## Records
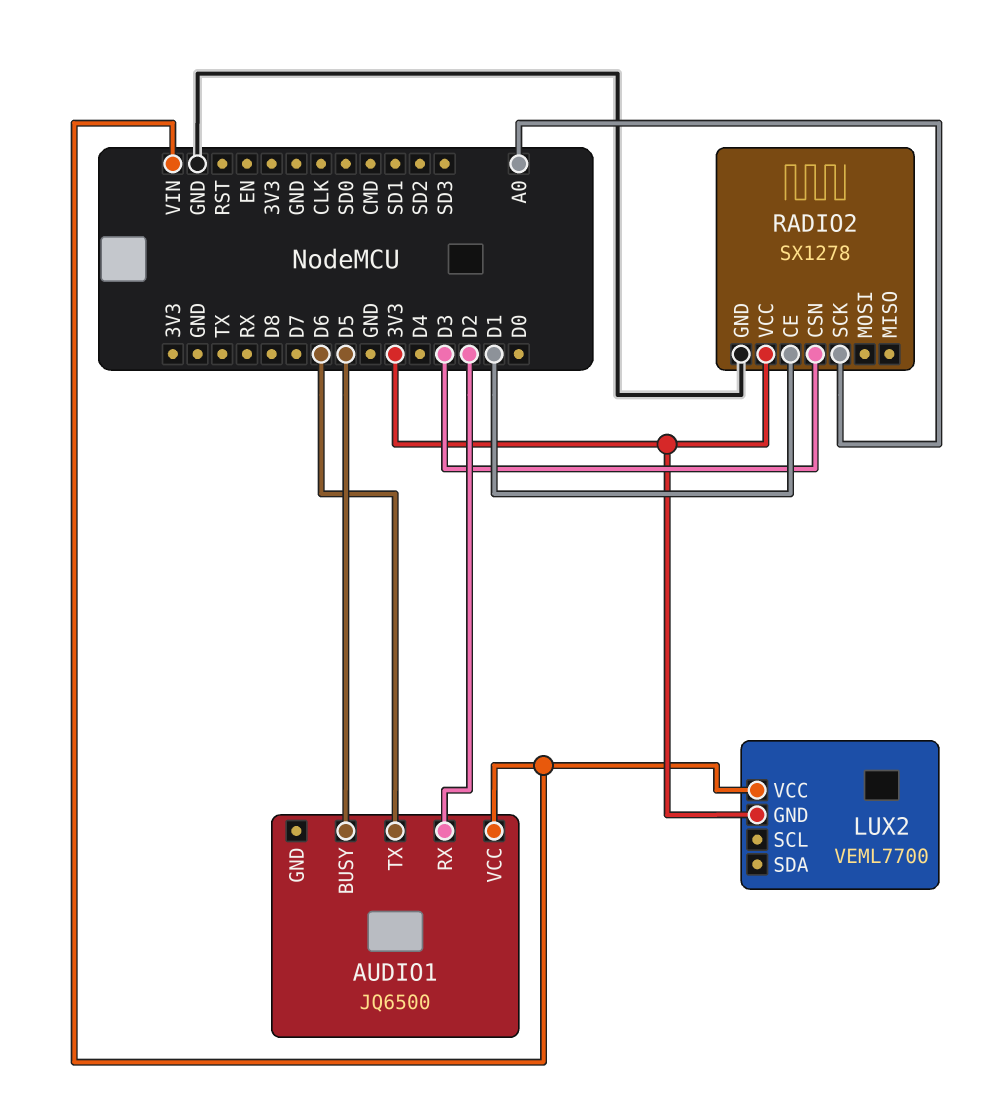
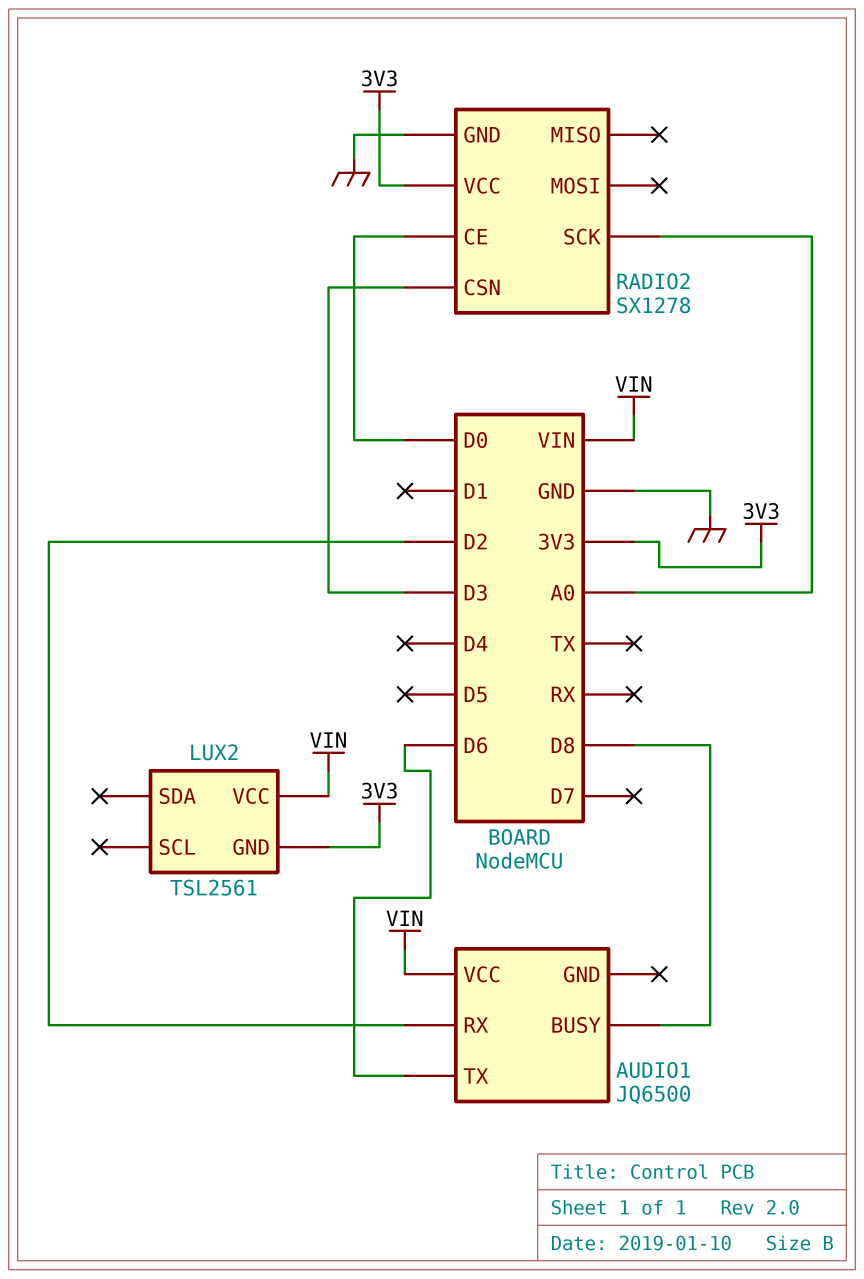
AUDIO1 pin BUSY: D5 -> D8
LUX2: VEML7700 -> TSL2561
RADIO2 pin CE: D1 -> D0

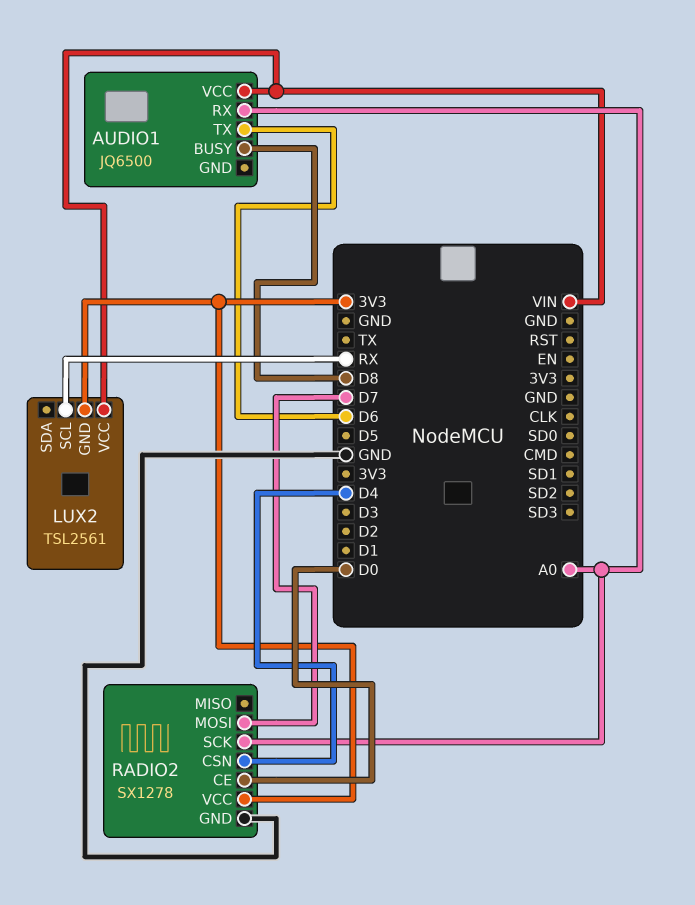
AUDIO1 pin RX: D2 -> A0
LUX2 pin SCL: none -> RX
RADIO2 pin CSN: D3 -> D4
RADIO2 pin MOSI: none -> D7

## Work request
Each line holding the word "none" must be pulled from the records.

## Solution for this problem
LUX2 pin SCL: none -> RX
RADIO2 pin MOSI: none -> D7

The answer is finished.